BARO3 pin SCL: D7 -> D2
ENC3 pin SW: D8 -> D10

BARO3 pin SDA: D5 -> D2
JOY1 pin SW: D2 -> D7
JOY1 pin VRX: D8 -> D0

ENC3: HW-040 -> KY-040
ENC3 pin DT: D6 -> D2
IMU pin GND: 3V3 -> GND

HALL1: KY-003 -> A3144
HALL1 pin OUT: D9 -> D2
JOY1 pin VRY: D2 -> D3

=======

All of the material above should be set down again, unaltered.

### WRITTEN RESPONSE
BARO3 pin SCL: D7 -> D2
ENC3 pin SW: D8 -> D10

BARO3 pin SDA: D5 -> D2
JOY1 pin SW: D2 -> D7
JOY1 pin VRX: D8 -> D0

ENC3: HW-040 -> KY-040
ENC3 pin DT: D6 -> D2
IMU pin GND: 3V3 -> GND

HALL1: KY-003 -> A3144
HALL1 pin OUT: D9 -> D2
JOY1 pin VRY: D2 -> D3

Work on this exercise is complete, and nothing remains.